[[ PROVIDED ENTRIES, beginning ]]

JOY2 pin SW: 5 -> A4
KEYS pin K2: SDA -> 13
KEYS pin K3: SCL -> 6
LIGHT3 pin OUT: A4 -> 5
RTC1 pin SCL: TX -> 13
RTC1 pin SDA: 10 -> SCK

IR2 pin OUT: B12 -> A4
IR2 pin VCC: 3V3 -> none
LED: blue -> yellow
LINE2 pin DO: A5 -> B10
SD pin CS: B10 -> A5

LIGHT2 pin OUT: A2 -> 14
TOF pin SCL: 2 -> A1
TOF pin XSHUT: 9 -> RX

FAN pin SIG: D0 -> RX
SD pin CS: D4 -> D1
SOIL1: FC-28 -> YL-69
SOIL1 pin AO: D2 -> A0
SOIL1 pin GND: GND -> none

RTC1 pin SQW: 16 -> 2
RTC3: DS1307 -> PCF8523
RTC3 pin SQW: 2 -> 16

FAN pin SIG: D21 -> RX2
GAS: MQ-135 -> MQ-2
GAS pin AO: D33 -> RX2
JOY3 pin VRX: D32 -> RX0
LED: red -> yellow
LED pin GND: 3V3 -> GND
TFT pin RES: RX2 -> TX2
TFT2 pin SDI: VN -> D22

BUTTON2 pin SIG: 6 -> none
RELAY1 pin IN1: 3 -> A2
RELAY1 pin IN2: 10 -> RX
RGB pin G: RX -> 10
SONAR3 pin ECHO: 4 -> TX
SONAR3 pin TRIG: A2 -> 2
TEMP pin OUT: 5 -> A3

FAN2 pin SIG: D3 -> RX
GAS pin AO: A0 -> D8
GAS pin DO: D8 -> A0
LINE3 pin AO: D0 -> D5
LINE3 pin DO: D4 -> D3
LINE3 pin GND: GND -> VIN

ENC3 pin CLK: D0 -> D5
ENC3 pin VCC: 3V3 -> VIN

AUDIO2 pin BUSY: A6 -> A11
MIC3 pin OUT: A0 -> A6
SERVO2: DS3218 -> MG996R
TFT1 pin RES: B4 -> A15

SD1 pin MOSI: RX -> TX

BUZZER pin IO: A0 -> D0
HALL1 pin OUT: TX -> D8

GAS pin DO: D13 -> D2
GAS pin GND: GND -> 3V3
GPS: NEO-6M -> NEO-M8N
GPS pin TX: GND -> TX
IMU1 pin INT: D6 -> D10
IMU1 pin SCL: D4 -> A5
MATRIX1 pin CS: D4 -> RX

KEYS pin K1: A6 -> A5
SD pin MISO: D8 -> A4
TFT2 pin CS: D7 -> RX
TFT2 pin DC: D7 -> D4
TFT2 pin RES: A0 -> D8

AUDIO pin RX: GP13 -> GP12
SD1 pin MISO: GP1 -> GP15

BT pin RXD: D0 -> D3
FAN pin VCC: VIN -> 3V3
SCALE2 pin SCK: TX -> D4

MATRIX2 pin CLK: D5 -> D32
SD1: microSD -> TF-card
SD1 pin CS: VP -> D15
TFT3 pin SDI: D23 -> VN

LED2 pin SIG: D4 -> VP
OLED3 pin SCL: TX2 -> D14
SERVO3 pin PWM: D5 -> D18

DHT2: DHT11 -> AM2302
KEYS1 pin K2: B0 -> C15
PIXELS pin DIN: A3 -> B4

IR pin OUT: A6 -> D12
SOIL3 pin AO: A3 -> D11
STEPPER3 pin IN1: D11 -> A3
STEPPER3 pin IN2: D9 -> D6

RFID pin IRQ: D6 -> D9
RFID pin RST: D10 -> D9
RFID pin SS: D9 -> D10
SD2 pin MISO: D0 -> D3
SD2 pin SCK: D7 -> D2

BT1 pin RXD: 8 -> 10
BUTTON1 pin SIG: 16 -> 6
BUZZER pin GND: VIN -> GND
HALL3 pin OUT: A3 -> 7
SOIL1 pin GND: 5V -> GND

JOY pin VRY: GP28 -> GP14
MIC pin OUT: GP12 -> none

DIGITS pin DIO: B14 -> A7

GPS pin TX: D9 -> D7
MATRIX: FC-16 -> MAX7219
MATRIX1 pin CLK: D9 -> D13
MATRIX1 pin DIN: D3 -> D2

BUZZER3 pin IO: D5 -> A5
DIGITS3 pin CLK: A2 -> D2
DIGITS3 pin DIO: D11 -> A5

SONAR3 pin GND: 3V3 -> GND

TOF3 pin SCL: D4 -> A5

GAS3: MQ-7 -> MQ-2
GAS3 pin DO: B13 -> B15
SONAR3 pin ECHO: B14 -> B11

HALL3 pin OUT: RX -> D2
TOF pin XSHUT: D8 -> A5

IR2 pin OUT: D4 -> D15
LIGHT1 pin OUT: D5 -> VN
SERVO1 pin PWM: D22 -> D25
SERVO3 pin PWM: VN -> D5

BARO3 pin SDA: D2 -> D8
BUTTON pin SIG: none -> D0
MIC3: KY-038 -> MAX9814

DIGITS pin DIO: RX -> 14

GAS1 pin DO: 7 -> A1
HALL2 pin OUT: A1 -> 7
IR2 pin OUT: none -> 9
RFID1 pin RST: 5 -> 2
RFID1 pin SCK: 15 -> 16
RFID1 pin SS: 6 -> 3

[[ PROVIDED ENTRIES, end ]]

## [WHAT YOU SHOULD DO]
Could you set down, word for word, only the lines above from the line with "SOIL1 pin GND: 5V -> GND" to the line with "BUZZER3 pin IO: D5 -> A5", including both?

## [FINISHED EXERCISE]
SOIL1 pin GND: 5V -> GND

JOY pin VRY: GP28 -> GP14
MIC pin OUT: GP12 -> none

DIGITS pin DIO: B14 -> A7

GPS pin TX: D9 -> D7
MATRIX: FC-16 -> MAX7219
MATRIX1 pin CLK: D9 -> D13
MATRIX1 pin DIN: D3 -> D2

BUZZER3 pin IO: D5 -> A5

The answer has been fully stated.